=== Dataset extract ===
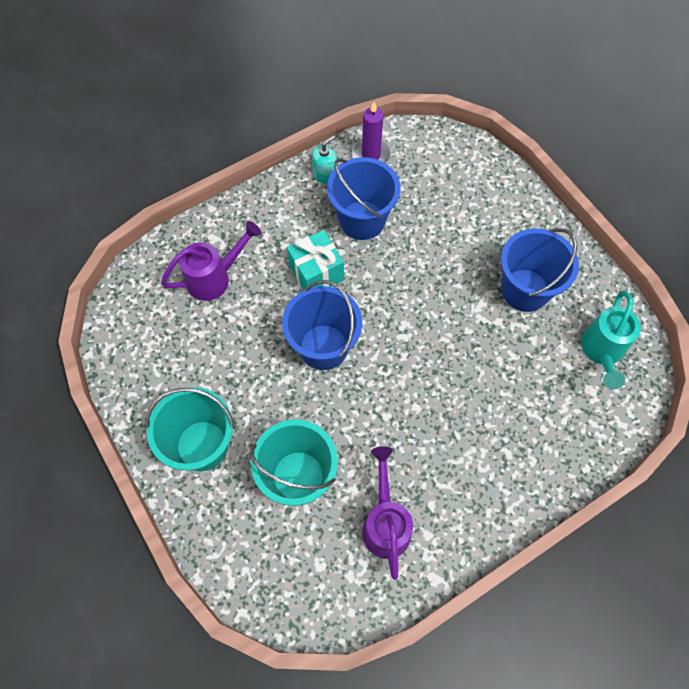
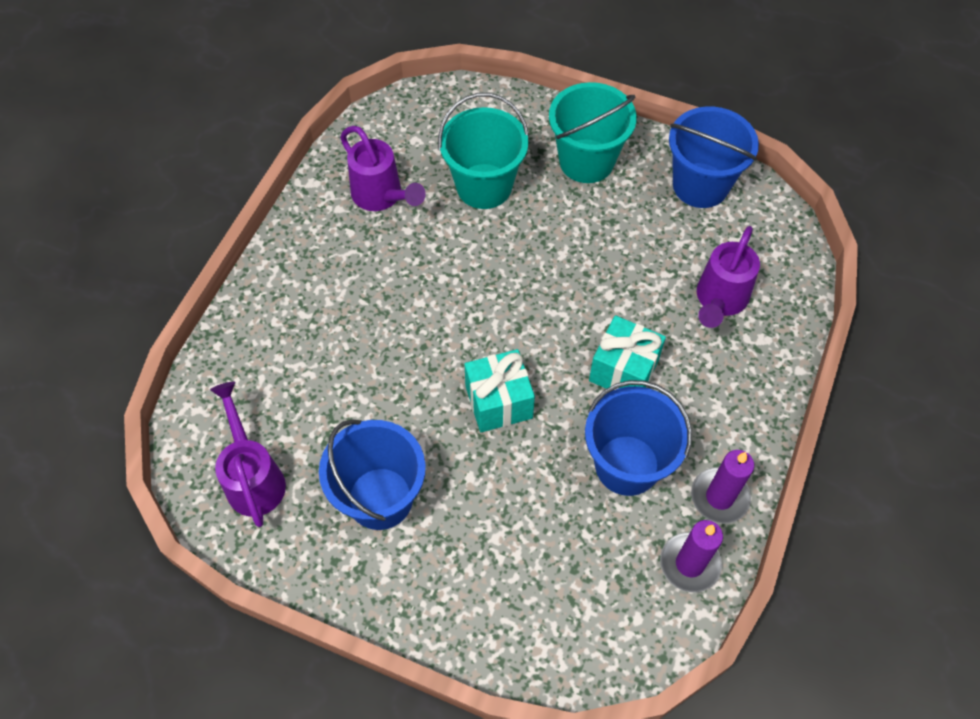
camera: 145 degrees right, 5 degrees down
(323, 347) = (552, 302): blue bucket -> blue bucket (700, 185)
(325, 174) = (719, 497): turquoise soap dispenser -> purple candle
(411, 302) = (498, 402): none -> turquoise gift
(601, 352) = (253, 477): turquoise watering can -> purple watering can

=== Description of the task ===
Each line, beginning at the one that contains "(323, 347) = (552, 302): blue" and continuing through the end of the records, must be written out exactly, first and last included.

=== Completed task ===
(323, 347) = (552, 302): blue bucket -> blue bucket (700, 185)
(325, 174) = (719, 497): turquoise soap dispenser -> purple candle
(411, 302) = (498, 402): none -> turquoise gift
(601, 352) = (253, 477): turquoise watering can -> purple watering can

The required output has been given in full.